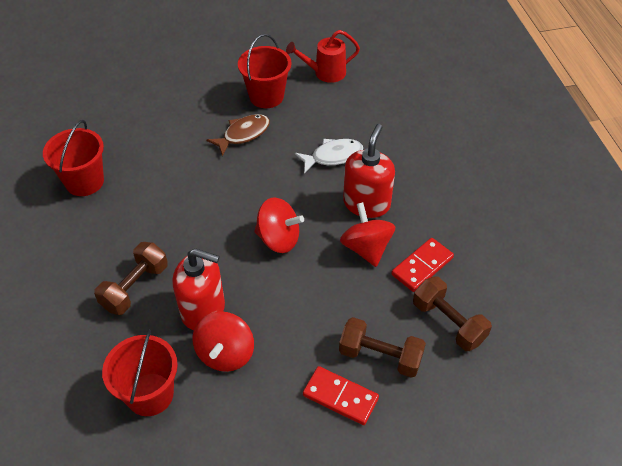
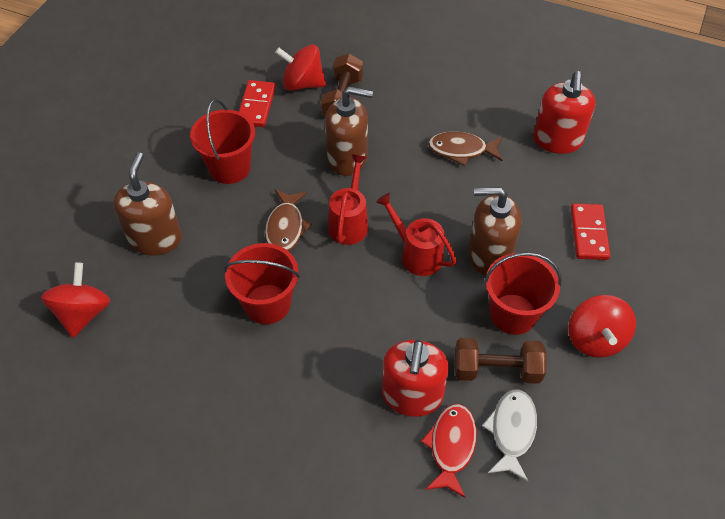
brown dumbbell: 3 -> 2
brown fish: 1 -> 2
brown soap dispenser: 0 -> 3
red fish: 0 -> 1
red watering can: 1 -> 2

* * *

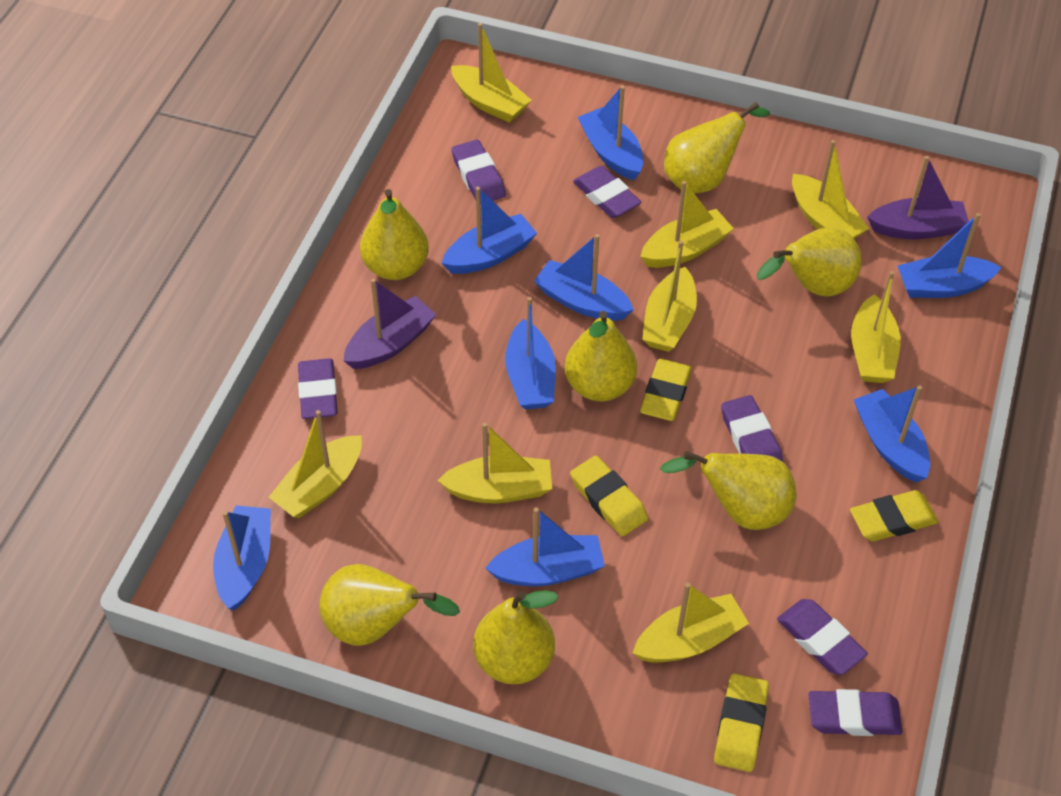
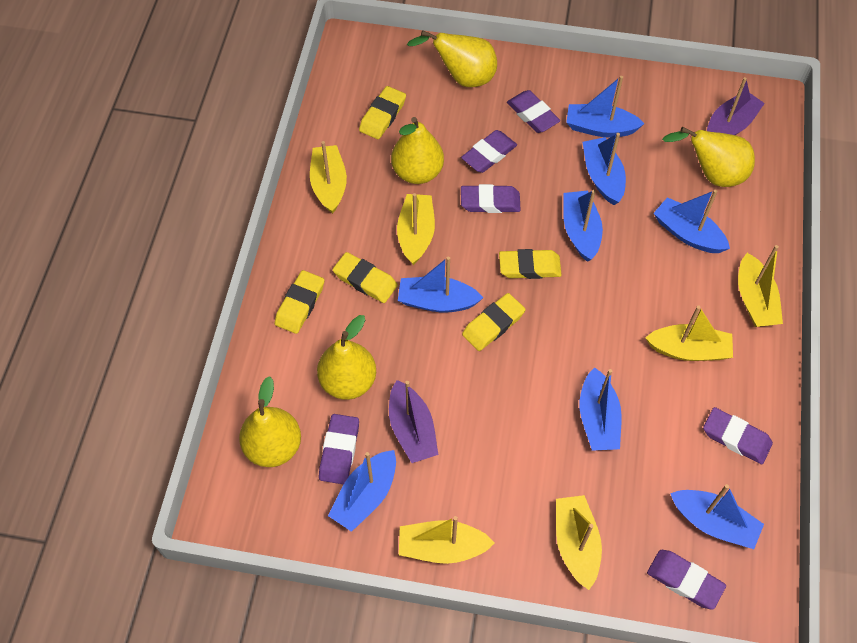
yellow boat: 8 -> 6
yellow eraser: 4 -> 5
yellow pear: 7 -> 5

...

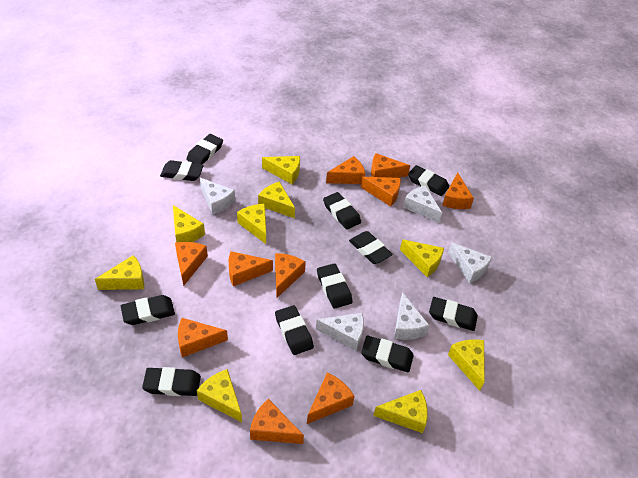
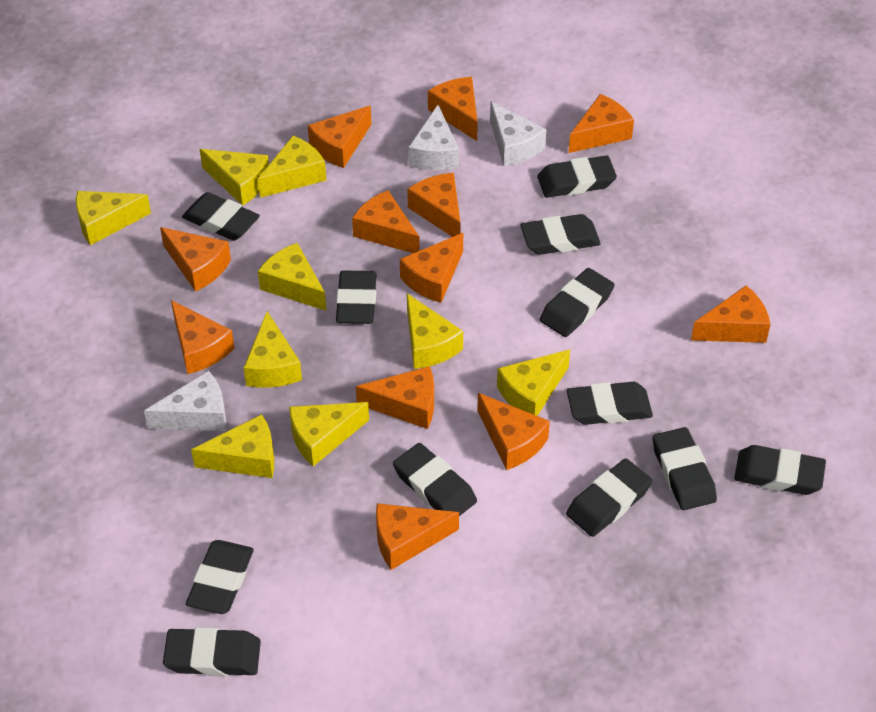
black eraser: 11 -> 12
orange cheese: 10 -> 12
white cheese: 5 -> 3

■ WORK INSTRUCTIONS:
Using the listing above, copy exactly the line that contains "brown dumbbell: 3 -> 2", the line that contains "red watering can: 1 -> 2", and each line that falls between them.

■ ANSWER SECTION:
brown dumbbell: 3 -> 2
brown fish: 1 -> 2
brown soap dispenser: 0 -> 3
red fish: 0 -> 1
red watering can: 1 -> 2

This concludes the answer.